** THE PROBLEM **
Among the entries below, one stretch runs from the line that contains "IC3 pin VCC: VDD -> VIN" through the line that contains "R2: 150 (SIG4, SIG9) -> none". Repeat that stretch exactly, ends included, and only that.
Top of DATA FOR THIS EXERCISE
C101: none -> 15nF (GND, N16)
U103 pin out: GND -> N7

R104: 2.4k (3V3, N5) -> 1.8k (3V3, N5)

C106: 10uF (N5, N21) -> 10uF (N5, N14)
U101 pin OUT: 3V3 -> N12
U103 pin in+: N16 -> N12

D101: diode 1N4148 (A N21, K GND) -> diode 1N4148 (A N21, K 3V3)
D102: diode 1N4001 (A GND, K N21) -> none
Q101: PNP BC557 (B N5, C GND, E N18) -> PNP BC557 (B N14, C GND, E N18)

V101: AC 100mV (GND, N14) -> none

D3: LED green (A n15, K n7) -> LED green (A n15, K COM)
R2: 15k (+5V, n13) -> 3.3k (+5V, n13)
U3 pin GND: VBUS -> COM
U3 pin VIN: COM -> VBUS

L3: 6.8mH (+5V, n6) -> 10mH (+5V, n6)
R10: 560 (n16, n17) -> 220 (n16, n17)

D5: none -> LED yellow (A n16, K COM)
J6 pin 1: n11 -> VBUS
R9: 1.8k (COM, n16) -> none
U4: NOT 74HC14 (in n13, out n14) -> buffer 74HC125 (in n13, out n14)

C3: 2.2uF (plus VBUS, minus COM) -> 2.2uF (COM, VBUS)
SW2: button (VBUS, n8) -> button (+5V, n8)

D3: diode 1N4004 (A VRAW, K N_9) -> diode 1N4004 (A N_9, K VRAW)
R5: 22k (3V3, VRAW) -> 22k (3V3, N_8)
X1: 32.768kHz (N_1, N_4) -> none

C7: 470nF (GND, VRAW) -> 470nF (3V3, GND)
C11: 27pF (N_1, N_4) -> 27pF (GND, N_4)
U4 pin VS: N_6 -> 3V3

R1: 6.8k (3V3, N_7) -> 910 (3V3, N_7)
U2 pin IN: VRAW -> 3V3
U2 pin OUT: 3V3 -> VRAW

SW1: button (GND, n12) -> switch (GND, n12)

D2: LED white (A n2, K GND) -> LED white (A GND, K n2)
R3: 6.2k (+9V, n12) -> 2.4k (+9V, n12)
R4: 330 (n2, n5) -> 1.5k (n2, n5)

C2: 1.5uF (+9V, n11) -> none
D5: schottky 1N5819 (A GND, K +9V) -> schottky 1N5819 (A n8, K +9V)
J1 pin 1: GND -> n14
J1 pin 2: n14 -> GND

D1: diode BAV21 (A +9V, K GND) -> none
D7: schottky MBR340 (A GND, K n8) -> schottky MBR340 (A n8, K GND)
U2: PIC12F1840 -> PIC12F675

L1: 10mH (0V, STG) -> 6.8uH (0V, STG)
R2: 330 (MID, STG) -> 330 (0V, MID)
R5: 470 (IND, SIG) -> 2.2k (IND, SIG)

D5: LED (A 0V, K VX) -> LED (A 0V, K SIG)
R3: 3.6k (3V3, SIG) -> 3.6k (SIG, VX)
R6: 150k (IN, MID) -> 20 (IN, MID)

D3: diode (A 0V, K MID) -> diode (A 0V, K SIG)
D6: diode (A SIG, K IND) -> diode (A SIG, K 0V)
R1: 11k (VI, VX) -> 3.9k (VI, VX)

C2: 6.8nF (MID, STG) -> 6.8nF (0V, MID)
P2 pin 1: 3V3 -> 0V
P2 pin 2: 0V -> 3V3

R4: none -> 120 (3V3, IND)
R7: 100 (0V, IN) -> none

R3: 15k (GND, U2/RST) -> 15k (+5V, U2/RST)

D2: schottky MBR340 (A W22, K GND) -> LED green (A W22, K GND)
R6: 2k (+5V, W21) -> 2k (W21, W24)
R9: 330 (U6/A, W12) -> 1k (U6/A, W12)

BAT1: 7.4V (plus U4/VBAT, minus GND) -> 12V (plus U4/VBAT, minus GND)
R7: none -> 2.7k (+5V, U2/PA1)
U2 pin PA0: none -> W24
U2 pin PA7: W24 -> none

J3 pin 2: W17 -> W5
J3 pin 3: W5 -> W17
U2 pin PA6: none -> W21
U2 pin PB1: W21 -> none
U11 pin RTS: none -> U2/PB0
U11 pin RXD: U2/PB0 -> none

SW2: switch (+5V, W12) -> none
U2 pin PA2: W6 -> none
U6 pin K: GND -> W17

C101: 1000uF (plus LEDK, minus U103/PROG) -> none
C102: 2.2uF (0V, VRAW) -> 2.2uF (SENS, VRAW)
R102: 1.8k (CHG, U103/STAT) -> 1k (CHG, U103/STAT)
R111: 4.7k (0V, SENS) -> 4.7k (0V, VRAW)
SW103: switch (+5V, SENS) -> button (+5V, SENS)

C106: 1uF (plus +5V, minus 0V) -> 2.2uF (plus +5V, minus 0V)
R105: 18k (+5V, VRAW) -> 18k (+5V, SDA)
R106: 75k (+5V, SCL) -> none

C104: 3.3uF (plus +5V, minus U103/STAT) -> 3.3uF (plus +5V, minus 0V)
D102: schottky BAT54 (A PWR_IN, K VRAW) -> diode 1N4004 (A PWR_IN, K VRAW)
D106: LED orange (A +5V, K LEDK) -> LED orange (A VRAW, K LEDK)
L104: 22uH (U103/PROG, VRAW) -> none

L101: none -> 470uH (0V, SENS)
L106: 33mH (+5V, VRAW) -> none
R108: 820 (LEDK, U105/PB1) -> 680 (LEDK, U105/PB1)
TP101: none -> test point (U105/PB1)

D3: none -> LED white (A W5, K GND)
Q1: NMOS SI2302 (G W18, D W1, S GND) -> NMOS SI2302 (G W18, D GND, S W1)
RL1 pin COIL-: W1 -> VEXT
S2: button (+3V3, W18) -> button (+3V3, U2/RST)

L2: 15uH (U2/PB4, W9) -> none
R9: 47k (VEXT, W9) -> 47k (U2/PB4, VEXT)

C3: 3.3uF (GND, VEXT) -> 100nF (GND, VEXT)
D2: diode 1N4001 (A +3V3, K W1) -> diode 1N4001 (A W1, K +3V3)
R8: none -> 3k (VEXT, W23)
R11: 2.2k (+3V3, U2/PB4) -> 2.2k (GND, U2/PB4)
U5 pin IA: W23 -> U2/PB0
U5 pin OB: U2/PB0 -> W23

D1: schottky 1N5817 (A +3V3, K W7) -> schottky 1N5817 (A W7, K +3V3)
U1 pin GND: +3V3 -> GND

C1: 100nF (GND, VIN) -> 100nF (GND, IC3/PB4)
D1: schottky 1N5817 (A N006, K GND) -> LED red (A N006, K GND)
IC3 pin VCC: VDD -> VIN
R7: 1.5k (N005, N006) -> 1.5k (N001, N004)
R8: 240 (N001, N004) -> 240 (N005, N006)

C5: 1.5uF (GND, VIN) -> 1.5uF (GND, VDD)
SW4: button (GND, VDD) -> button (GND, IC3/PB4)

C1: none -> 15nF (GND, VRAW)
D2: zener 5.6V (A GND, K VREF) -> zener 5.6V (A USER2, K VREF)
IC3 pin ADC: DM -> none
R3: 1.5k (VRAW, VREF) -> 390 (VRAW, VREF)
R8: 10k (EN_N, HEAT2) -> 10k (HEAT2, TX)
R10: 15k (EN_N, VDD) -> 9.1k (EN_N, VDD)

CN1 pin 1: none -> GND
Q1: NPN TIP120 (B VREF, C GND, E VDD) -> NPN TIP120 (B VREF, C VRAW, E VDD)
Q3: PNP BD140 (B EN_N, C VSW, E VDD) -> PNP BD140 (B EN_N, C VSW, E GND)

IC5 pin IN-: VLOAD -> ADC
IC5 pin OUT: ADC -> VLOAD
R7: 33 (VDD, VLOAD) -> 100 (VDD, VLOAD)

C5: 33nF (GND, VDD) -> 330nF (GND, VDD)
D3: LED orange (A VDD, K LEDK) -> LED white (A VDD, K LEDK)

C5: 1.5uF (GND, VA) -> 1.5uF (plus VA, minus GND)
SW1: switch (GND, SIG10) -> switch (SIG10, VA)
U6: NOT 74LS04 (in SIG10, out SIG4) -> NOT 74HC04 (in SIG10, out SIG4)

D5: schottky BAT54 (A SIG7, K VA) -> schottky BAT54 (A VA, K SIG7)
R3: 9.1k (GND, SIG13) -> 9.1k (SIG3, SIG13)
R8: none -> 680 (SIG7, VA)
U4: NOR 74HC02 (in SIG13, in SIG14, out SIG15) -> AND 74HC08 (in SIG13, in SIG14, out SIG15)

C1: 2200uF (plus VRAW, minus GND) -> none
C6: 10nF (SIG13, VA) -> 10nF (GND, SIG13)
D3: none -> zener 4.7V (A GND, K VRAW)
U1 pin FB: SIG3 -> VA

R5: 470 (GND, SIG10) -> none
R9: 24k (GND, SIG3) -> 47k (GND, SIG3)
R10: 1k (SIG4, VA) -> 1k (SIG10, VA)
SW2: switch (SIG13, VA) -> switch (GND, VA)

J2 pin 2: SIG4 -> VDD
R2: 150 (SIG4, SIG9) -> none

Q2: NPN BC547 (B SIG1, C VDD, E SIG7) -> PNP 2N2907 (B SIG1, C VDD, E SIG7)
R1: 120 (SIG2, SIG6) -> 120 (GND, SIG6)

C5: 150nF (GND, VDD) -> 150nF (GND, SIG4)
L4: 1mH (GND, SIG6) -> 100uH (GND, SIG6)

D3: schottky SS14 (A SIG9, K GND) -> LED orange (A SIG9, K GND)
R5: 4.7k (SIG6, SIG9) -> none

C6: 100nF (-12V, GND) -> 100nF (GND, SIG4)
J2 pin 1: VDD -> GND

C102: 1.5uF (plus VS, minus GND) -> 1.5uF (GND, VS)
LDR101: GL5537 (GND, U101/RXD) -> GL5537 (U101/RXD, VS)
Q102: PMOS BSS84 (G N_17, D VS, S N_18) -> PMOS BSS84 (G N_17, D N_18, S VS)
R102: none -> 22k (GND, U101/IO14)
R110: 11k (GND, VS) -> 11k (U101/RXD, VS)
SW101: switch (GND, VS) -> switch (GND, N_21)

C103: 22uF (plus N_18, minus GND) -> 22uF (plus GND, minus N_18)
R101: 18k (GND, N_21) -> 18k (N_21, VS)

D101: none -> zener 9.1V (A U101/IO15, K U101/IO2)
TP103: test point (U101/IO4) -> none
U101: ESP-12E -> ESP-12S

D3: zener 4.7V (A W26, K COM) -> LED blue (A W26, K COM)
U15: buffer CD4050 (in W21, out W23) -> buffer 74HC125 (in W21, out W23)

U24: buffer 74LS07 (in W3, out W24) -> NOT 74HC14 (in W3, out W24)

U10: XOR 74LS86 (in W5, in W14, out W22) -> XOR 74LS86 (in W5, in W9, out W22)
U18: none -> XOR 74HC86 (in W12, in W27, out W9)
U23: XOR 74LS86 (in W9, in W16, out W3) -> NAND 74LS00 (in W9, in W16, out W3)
Bottom of DATA FOR THIS EXERCISE
** ANSWER TO THE PROBLEM **
IC3 pin VCC: VDD -> VIN
R7: 1.5k (N005, N006) -> 1.5k (N001, N004)
R8: 240 (N001, N004) -> 240 (N005, N006)

C5: 1.5uF (GND, VIN) -> 1.5uF (GND, VDD)
SW4: button (GND, VDD) -> button (GND, IC3/PB4)

C1: none -> 15nF (GND, VRAW)
D2: zener 5.6V (A GND, K VREF) -> zener 5.6V (A USER2, K VREF)
IC3 pin ADC: DM -> none
R3: 1.5k (VRAW, VREF) -> 390 (VRAW, VREF)
R8: 10k (EN_N, HEAT2) -> 10k (HEAT2, TX)
R10: 15k (EN_N, VDD) -> 9.1k (EN_N, VDD)

CN1 pin 1: none -> GND
Q1: NPN TIP120 (B VREF, C GND, E VDD) -> NPN TIP120 (B VREF, C VRAW, E VDD)
Q3: PNP BD140 (B EN_N, C VSW, E VDD) -> PNP BD140 (B EN_N, C VSW, E GND)

IC5 pin IN-: VLOAD -> ADC
IC5 pin OUT: ADC -> VLOAD
R7: 33 (VDD, VLOAD) -> 100 (VDD, VLOAD)

C5: 33nF (GND, VDD) -> 330nF (GND, VDD)
D3: LED orange (A VDD, K LEDK) -> LED white (A VDD, K LEDK)

C5: 1.5uF (GND, VA) -> 1.5uF (plus VA, minus GND)
SW1: switch (GND, SIG10) -> switch (SIG10, VA)
U6: NOT 74LS04 (in SIG10, out SIG4) -> NOT 74HC04 (in SIG10, out SIG4)

D5: schottky BAT54 (A SIG7, K VA) -> schottky BAT54 (A VA, K SIG7)
R3: 9.1k (GND, SIG13) -> 9.1k (SIG3, SIG13)
R8: none -> 680 (SIG7, VA)
U4: NOR 74HC02 (in SIG13, in SIG14, out SIG15) -> AND 74HC08 (in SIG13, in SIG14, out SIG15)

C1: 2200uF (plus VRAW, minus GND) -> none
C6: 10nF (SIG13, VA) -> 10nF (GND, SIG13)
D3: none -> zener 4.7V (A GND, K VRAW)
U1 pin FB: SIG3 -> VA

R5: 470 (GND, SIG10) -> none
R9: 24k (GND, SIG3) -> 47k (GND, SIG3)
R10: 1k (SIG4, VA) -> 1k (SIG10, VA)
SW2: switch (SIG13, VA) -> switch (GND, VA)

J2 pin 2: SIG4 -> VDD
R2: 150 (SIG4, SIG9) -> none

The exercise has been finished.